__Your objective__: Everything from the line with "sofa: (999, 462) -> (487, 171), moved" to the end of the material is to be retyped exactly, both ends included, and nothing else.

*** Opening Data listing ***

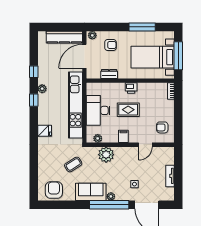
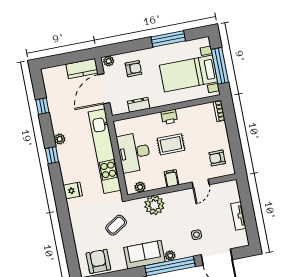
kitchen counter: (64, 37) -> (82, 69), width x0.67
window: (34, 72) -> (42, 106), moved

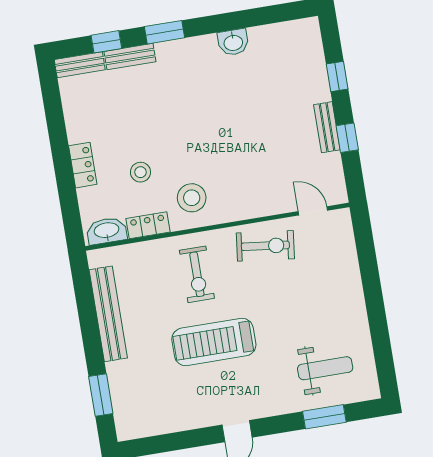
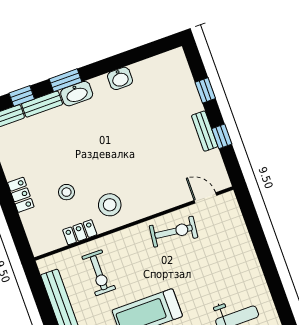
washbasin: (107, 231) -> (77, 94), moved, turned 180
exercise bike: (197, 274) -> (99, 273), moved

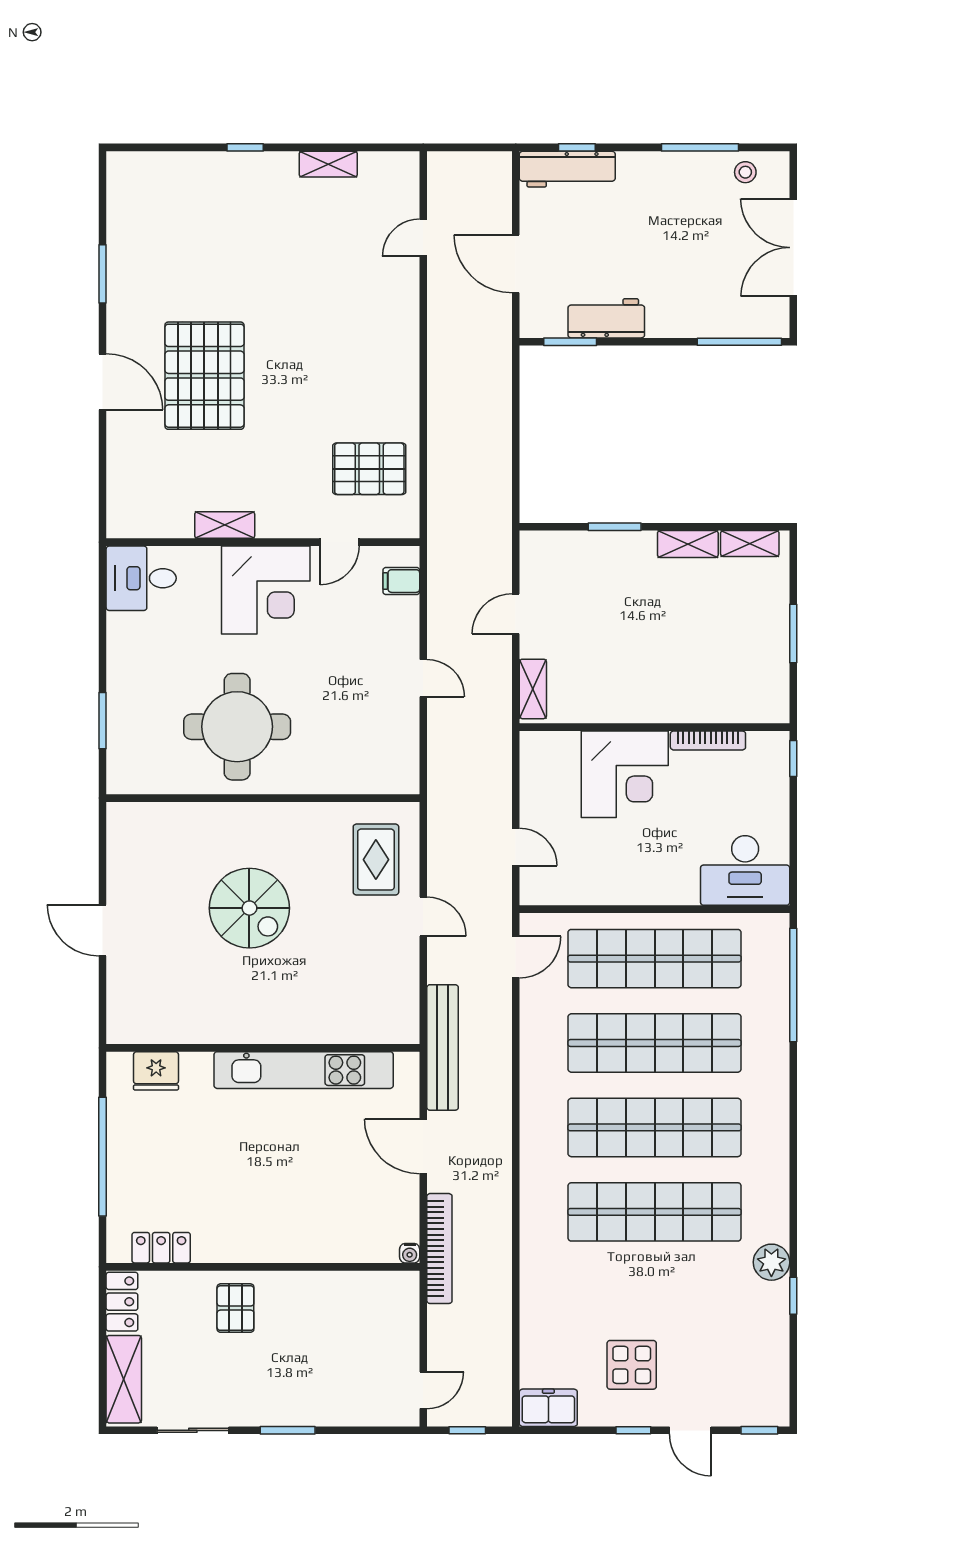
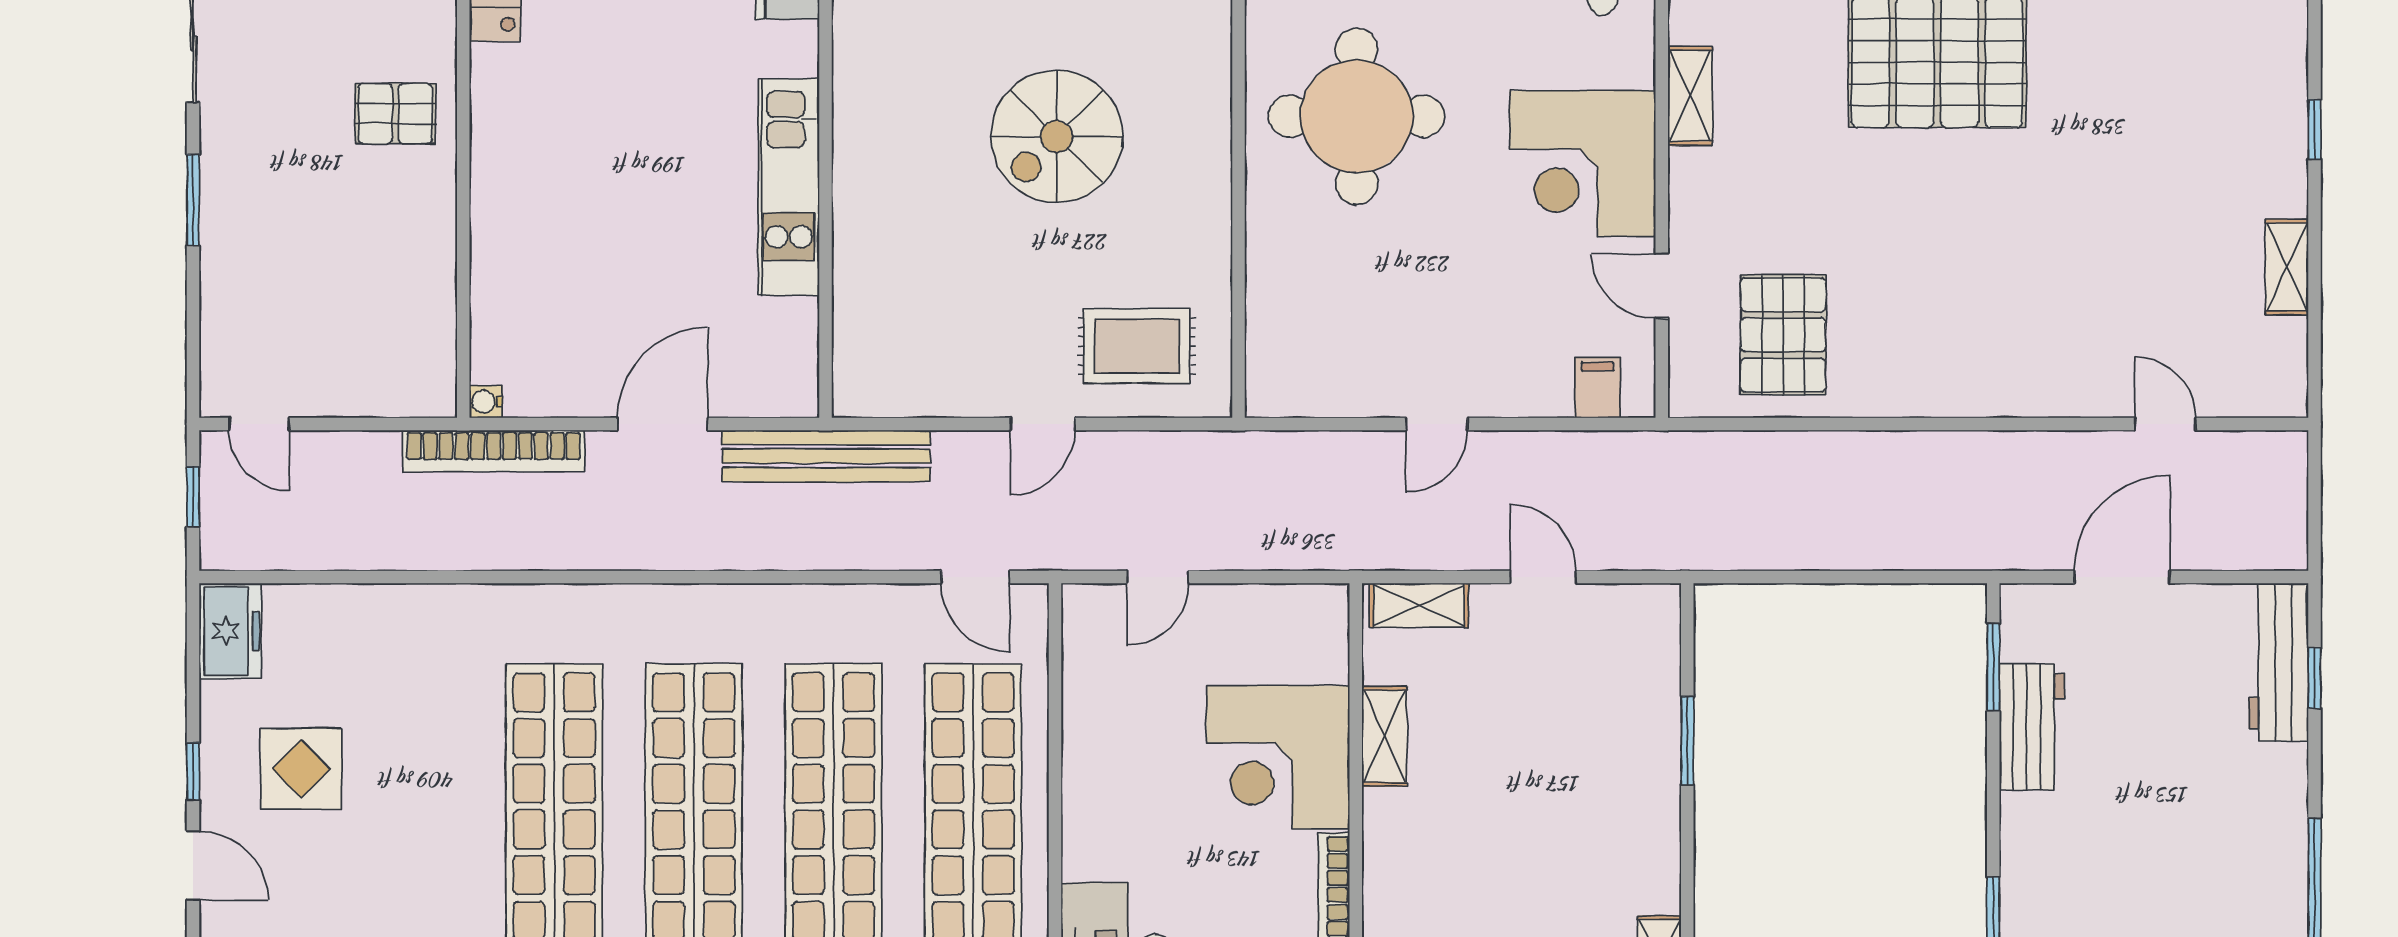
shelving: (688, 544) -> (1384, 736), moved
kitchen unit: (304, 1070) -> (789, 187), width x0.73
door: (690, 1430) -> (193, 866), swing flipped

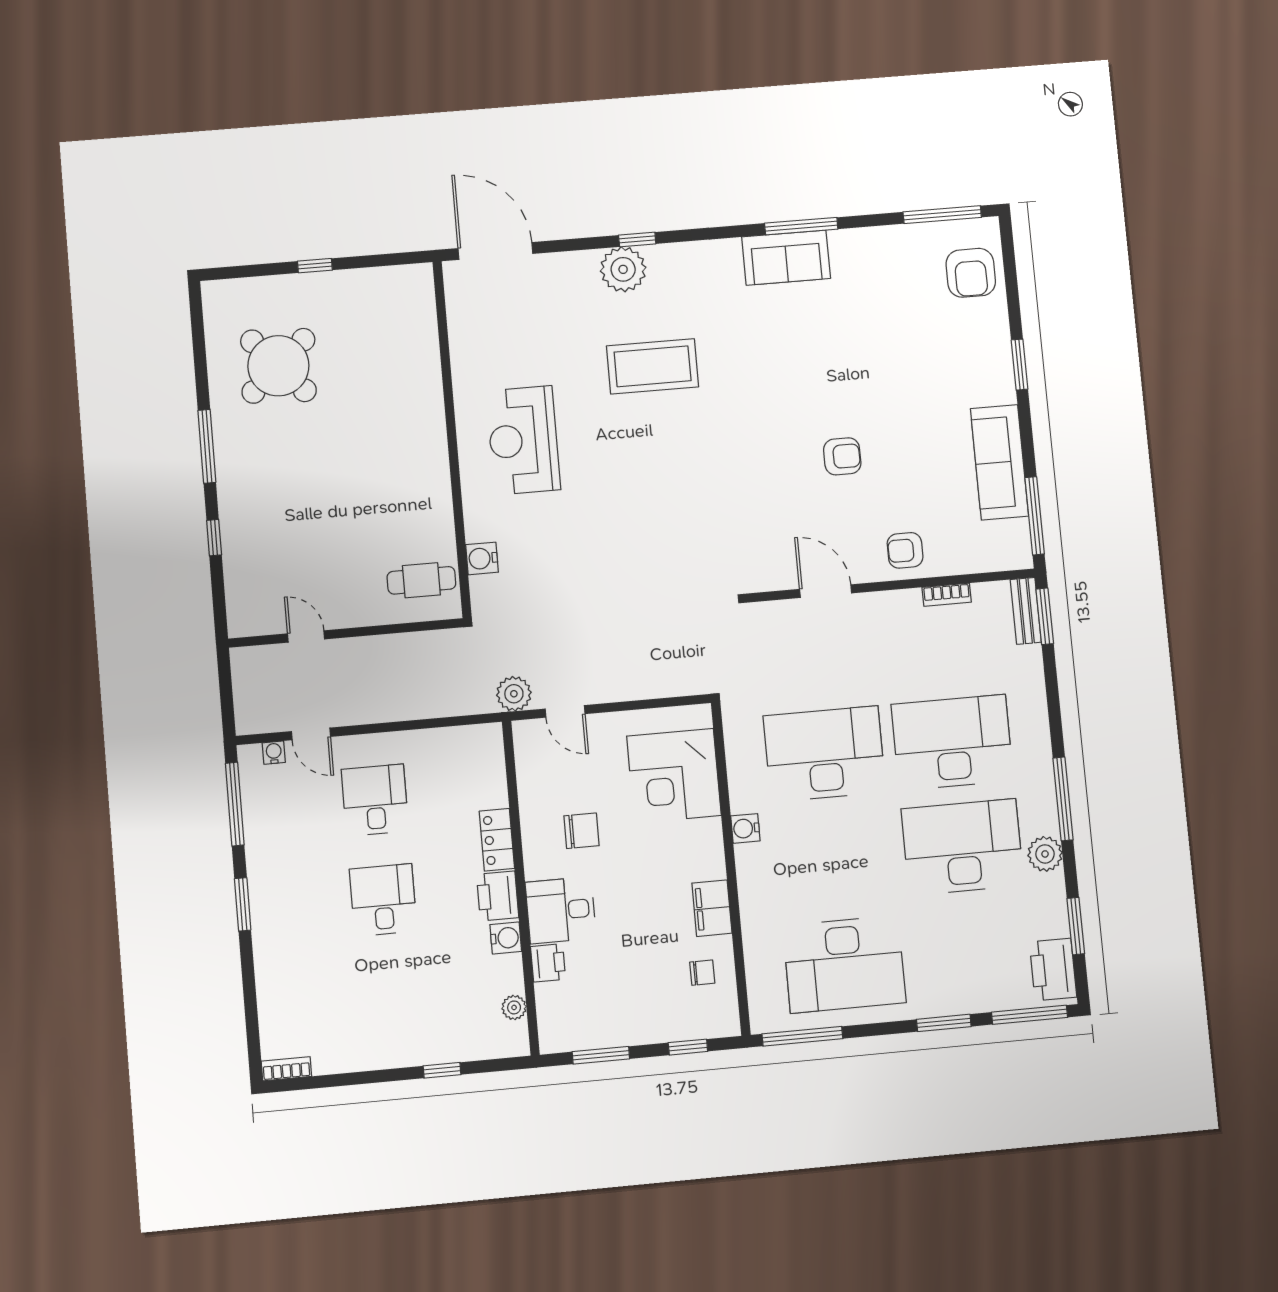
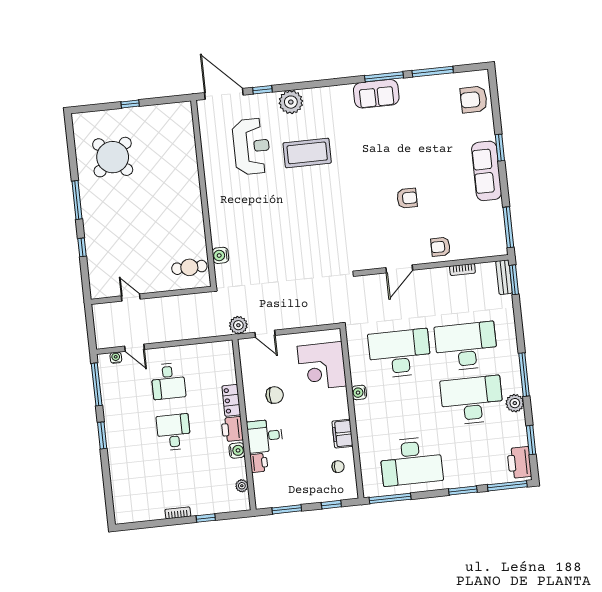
window: (942, 215) -> (433, 72), moved
window: (637, 239) -> (262, 90), moved
armchair: (971, 273) -> (474, 99), turned 90
reception desk: (523, 440) -> (252, 146), moved, turned 180
sofa: (999, 462) -> (487, 171), moved
door: (826, 591) -> (399, 269), swing flipped
desk: (375, 800) -> (168, 381), turned 180
bookcase: (286, 1069) -> (178, 513), moved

*** Closing Data listing ***

__Written answer__:
sofa: (999, 462) -> (487, 171), moved
door: (826, 591) -> (399, 269), swing flipped
desk: (375, 800) -> (168, 381), turned 180
bookcase: (286, 1069) -> (178, 513), moved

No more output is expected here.